§ **Aim of the task**:
Reproduce the items verbatim, starting at their first line and ending at the line that contains "Question: Does polished".

§ **Task input**:
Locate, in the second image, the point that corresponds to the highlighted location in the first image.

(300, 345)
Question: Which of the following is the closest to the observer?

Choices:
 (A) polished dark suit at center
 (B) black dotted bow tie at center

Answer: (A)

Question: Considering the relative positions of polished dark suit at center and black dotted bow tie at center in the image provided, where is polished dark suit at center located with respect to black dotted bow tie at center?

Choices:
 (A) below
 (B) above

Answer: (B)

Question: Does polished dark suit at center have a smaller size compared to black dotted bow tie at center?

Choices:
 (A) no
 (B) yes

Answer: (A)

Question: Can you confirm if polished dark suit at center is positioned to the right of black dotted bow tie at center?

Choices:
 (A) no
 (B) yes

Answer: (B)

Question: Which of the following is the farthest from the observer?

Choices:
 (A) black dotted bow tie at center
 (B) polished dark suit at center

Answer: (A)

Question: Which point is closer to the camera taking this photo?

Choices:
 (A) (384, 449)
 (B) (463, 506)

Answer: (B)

§ **Finished task**:
Locate, in the second image, the point that corresponds to the highlighted location in the first image.

(300, 345)
Question: Which of the following is the closest to the observer?

Choices:
 (A) polished dark suit at center
 (B) black dotted bow tie at center

Answer: (A)

Question: Considering the relative positions of polished dark suit at center and black dotted bow tie at center in the image provided, where is polished dark suit at center located with respect to black dotted bow tie at center?

Choices:
 (A) below
 (B) above

Answer: (B)

Question: Does polished dark suit at center have a smaller size compared to black dotted bow tie at center?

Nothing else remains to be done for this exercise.